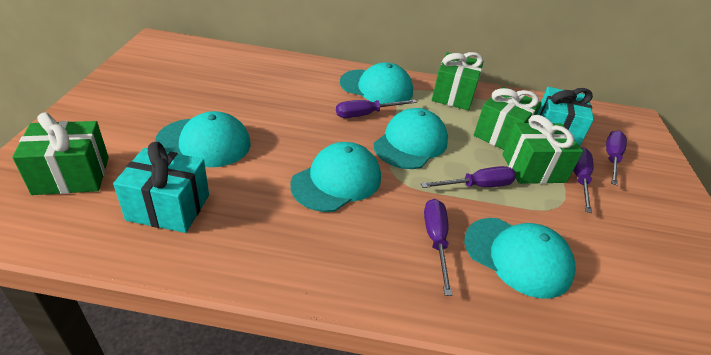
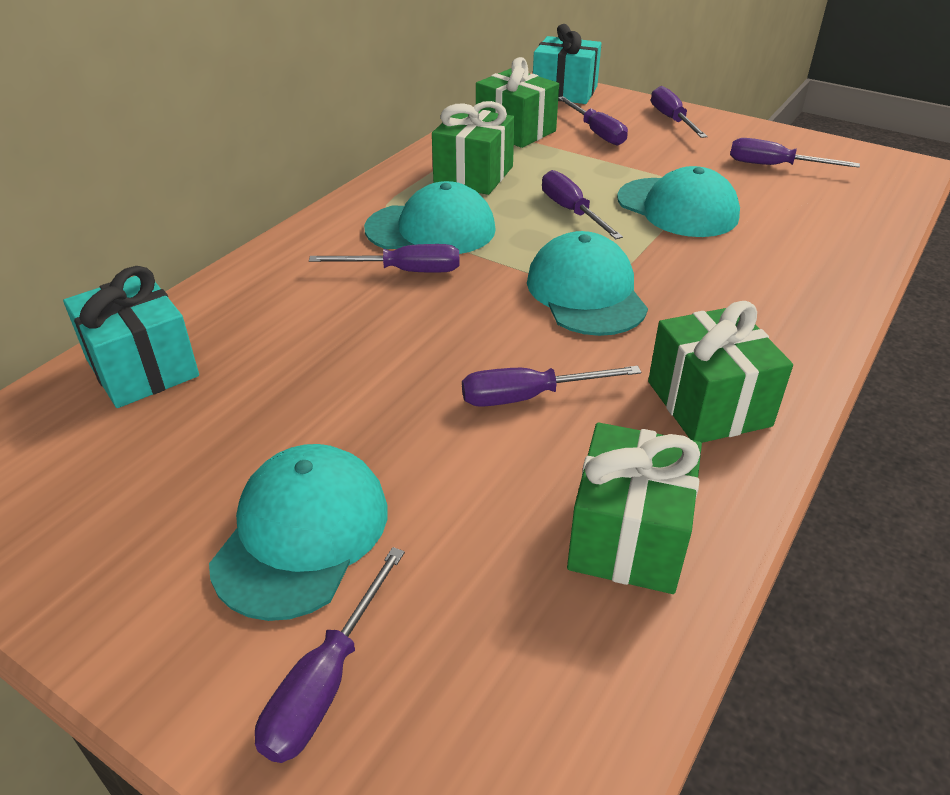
purple screwdriver: 5 -> 7
turquoise cap: 5 -> 4

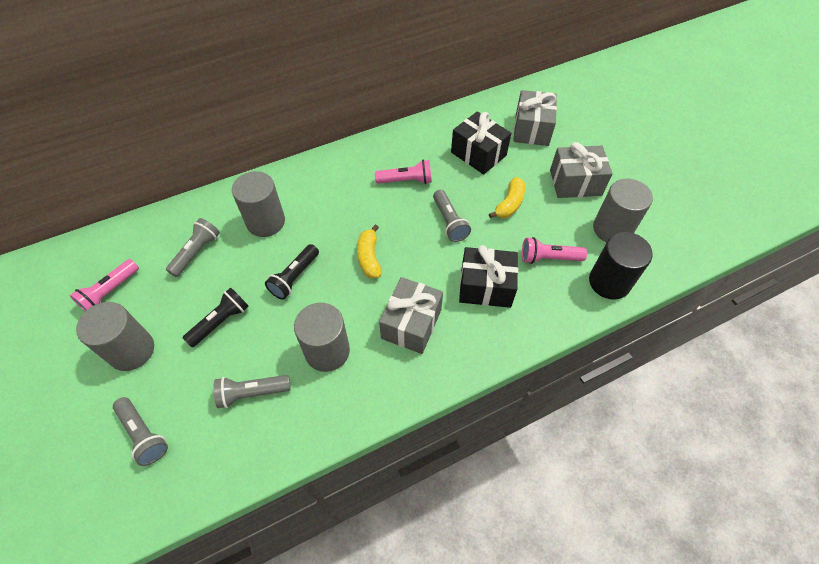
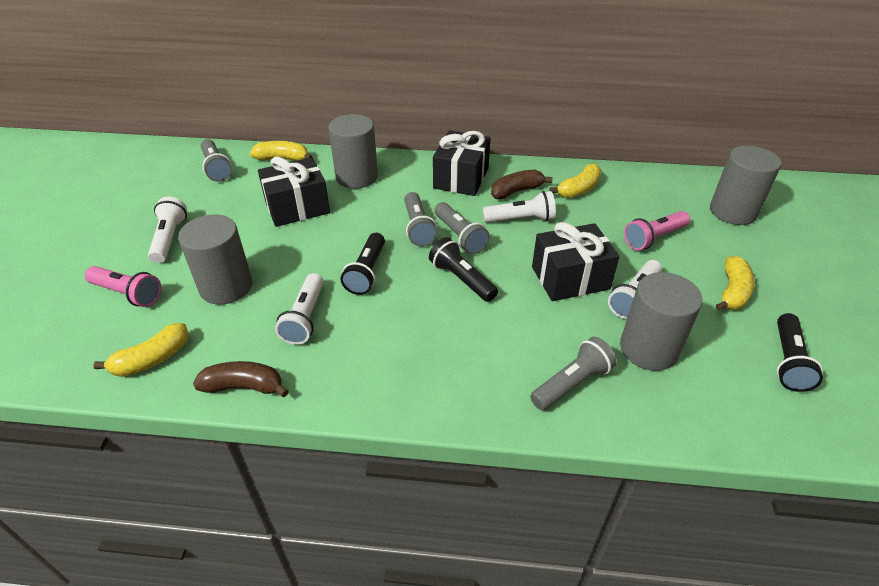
black cylinder: 1 -> 0
black flashlight: 2 -> 3
black gift: 2 -> 3
brown banana: 0 -> 2
grey gift: 3 -> 0
pink flashlight: 3 -> 2
white flashlight: 0 -> 4
yellow banana: 2 -> 4

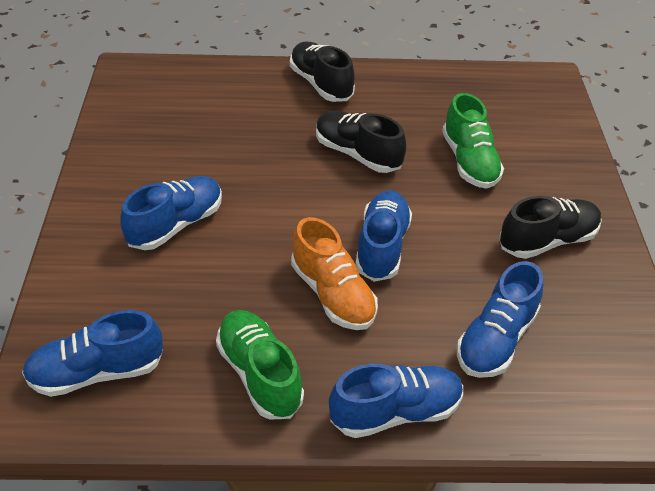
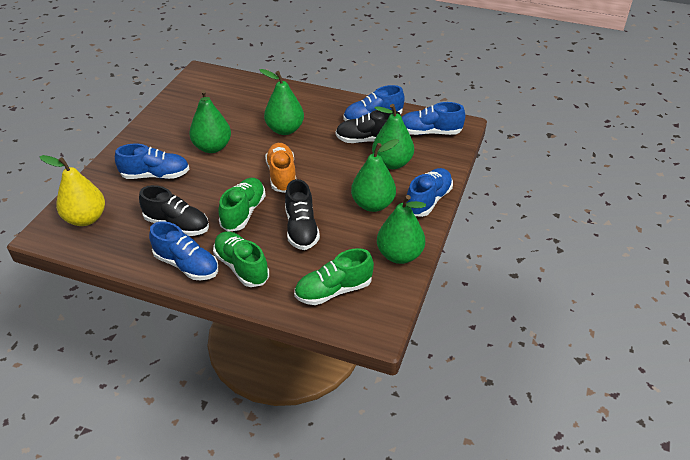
green pear: 0 -> 5
green shoe: 2 -> 3
yellow pear: 0 -> 1

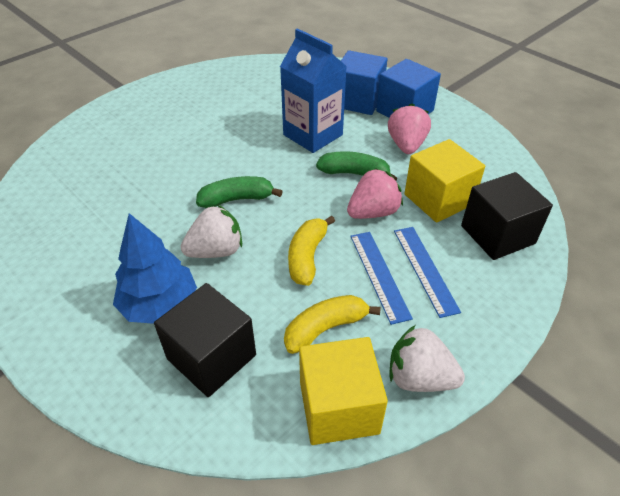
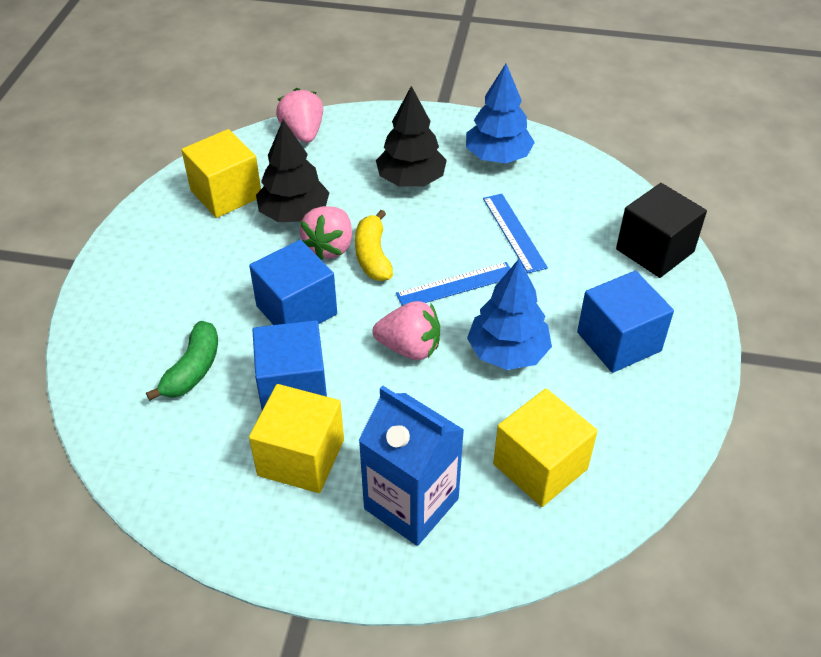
black cube: 2 -> 1
black tree: 0 -> 2
blue cube: 2 -> 3
blue tree: 1 -> 2
green banana: 2 -> 1
pink strawberry: 2 -> 3
white strawberry: 2 -> 0
yellow banana: 2 -> 1
yellow cube: 2 -> 3

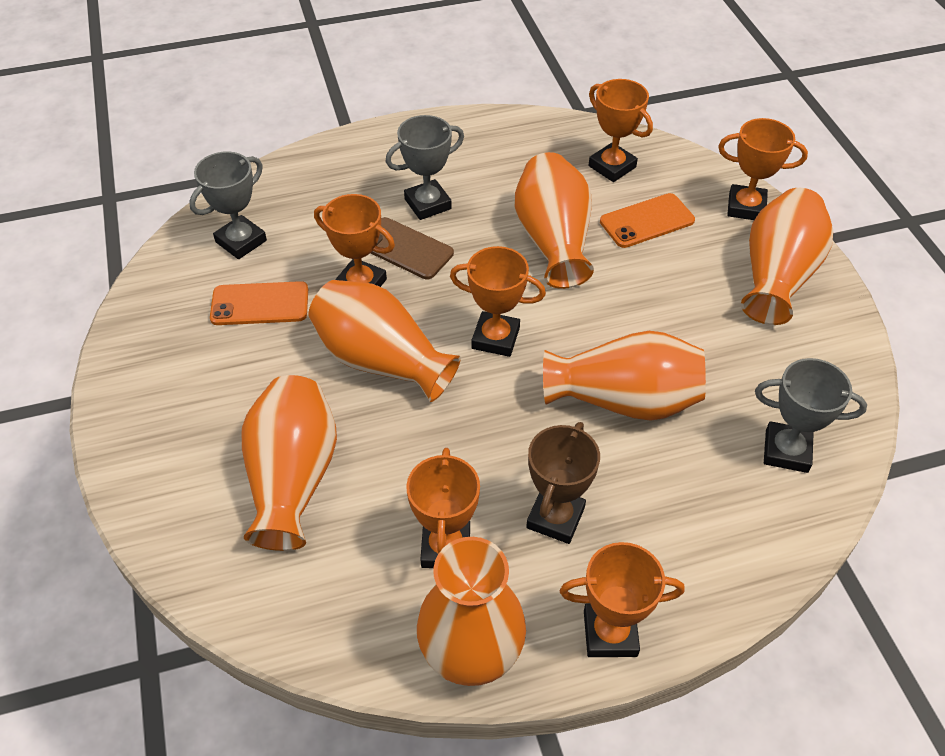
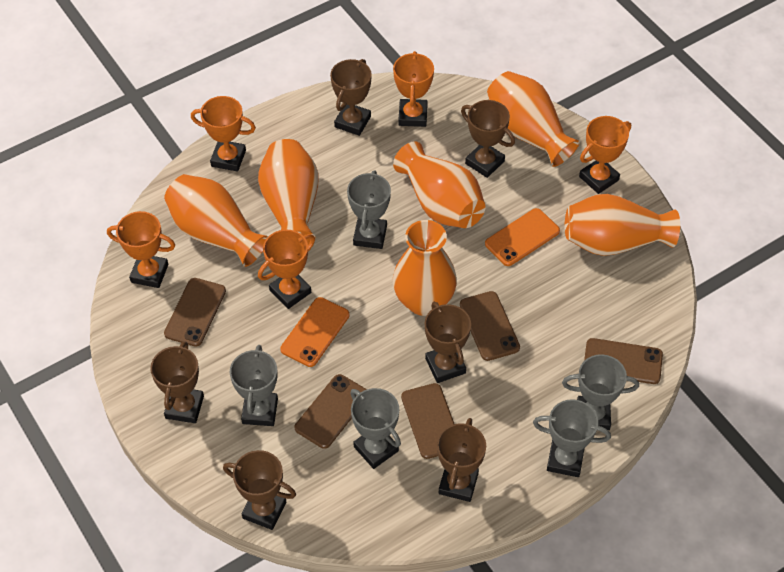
brown phone: 1 -> 5
brown trophy: 1 -> 6
grey trophy: 3 -> 5
orange trophy: 6 -> 5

Activity:
Omit the pictures and return exactly the lines from the line containing "black flashlight: 2 -> 3" through the final line of the material above, both ends included.

Exercise answer:
black flashlight: 2 -> 3
black gift: 2 -> 3
brown banana: 0 -> 2
grey gift: 3 -> 0
pink flashlight: 3 -> 2
white flashlight: 0 -> 4
yellow banana: 2 -> 4

green pear: 0 -> 5
green shoe: 2 -> 3
yellow pear: 0 -> 1

black cube: 2 -> 1
black tree: 0 -> 2
blue cube: 2 -> 3
blue tree: 1 -> 2
green banana: 2 -> 1
pink strawberry: 2 -> 3
white strawberry: 2 -> 0
yellow banana: 2 -> 1
yellow cube: 2 -> 3

brown phone: 1 -> 5
brown trophy: 1 -> 6
grey trophy: 3 -> 5
orange trophy: 6 -> 5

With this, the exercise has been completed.